## [Directions for this task]
Your answer must hold only the lines below from the line containing "TFT3 pin DC: A2 -> A4" through the line containing "RFID pin IRQ: D26 -> D35", each reproduced exactly.
** Opening The input block **
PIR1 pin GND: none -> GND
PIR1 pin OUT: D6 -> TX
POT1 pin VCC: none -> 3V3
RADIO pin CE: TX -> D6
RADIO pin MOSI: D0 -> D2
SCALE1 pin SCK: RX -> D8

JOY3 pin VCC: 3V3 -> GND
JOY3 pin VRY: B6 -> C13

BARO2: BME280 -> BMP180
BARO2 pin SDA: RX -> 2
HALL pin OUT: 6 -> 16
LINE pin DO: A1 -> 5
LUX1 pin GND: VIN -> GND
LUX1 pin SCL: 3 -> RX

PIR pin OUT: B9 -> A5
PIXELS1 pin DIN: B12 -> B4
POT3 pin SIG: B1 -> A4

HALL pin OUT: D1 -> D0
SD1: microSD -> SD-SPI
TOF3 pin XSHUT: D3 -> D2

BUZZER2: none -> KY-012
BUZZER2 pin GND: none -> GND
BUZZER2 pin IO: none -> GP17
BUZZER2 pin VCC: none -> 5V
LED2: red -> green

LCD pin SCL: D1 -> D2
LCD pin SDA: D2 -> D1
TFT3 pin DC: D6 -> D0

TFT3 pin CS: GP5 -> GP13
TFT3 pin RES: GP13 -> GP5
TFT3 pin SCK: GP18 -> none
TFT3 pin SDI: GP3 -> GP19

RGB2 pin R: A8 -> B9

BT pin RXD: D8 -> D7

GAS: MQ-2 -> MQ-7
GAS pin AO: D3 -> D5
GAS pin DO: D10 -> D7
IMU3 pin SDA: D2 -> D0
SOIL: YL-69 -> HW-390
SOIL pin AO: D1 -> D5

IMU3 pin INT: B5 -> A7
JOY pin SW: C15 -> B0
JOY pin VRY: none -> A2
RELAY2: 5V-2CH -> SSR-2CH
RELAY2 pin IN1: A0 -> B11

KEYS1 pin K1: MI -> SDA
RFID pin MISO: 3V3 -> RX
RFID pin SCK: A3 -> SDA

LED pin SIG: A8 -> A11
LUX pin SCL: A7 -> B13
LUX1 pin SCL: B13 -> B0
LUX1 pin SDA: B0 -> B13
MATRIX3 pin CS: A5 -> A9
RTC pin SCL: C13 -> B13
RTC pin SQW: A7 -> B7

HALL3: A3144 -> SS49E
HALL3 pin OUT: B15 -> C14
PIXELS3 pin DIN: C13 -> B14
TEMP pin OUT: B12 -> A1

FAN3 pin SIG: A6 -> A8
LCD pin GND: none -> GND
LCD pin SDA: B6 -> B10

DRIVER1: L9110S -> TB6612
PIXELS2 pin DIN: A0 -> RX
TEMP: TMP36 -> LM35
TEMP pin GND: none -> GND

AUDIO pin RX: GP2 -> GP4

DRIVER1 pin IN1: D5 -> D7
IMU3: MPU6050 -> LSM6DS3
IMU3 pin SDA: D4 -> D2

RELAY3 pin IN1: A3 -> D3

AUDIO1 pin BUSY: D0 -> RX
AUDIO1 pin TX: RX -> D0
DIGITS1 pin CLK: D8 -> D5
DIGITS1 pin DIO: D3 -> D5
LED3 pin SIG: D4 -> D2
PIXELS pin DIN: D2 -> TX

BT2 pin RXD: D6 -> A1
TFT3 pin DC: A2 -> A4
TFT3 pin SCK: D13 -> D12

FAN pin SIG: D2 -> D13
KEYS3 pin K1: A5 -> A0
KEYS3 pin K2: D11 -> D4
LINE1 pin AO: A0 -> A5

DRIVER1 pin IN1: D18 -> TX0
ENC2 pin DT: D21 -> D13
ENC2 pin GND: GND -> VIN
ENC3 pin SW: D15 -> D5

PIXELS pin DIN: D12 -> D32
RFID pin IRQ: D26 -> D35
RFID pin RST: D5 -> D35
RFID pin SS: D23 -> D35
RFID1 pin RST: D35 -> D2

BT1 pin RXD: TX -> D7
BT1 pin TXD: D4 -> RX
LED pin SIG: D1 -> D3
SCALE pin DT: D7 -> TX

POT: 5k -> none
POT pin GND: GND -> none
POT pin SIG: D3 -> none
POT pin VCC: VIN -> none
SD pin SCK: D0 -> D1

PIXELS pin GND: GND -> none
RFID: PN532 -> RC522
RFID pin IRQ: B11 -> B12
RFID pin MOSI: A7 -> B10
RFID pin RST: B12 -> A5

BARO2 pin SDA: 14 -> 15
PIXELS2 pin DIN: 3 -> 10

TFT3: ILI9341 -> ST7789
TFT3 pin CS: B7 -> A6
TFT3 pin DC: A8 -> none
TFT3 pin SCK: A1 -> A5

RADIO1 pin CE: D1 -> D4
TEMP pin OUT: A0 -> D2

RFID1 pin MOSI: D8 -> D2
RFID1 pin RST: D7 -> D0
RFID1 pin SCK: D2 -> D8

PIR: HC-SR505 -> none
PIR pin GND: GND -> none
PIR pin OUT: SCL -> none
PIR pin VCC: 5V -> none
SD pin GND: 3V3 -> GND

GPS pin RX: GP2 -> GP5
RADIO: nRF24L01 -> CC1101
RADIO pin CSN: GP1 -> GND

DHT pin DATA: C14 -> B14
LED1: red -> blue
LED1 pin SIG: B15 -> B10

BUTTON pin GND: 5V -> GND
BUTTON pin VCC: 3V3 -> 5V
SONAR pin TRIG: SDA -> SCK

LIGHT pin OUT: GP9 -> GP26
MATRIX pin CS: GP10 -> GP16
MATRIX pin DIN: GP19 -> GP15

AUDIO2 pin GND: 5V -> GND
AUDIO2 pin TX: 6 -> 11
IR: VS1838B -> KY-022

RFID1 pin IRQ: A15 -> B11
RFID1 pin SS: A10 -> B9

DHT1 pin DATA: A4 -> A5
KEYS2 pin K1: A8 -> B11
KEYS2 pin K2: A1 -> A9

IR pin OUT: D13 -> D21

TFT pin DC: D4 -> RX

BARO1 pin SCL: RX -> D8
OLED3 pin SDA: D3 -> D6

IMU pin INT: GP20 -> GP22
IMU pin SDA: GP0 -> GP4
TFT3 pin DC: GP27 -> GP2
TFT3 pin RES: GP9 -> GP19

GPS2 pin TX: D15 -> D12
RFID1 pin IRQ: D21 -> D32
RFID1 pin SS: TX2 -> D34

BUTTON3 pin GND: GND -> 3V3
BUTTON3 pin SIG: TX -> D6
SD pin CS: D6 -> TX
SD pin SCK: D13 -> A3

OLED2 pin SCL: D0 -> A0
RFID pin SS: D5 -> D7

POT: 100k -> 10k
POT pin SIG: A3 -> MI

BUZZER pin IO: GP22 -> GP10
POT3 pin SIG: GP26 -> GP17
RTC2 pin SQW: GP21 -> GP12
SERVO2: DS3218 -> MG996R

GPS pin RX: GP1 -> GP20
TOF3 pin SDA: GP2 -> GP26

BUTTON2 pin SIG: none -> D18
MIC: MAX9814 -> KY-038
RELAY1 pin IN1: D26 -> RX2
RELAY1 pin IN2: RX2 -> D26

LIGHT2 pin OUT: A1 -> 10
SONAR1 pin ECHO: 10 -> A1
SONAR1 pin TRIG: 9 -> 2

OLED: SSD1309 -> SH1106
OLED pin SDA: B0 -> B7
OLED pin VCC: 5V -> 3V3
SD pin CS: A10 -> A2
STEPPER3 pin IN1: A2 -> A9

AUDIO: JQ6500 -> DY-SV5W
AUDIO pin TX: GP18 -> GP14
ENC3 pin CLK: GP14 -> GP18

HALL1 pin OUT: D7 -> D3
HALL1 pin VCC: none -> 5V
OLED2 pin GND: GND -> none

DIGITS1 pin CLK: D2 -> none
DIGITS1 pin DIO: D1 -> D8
** Closing The input block **
## [Response below]
TFT3 pin DC: A2 -> A4
TFT3 pin SCK: D13 -> D12

FAN pin SIG: D2 -> D13
KEYS3 pin K1: A5 -> A0
KEYS3 pin K2: D11 -> D4
LINE1 pin AO: A0 -> A5

DRIVER1 pin IN1: D18 -> TX0
ENC2 pin DT: D21 -> D13
ENC2 pin GND: GND -> VIN
ENC3 pin SW: D15 -> D5

PIXELS pin DIN: D12 -> D32
RFID pin IRQ: D26 -> D35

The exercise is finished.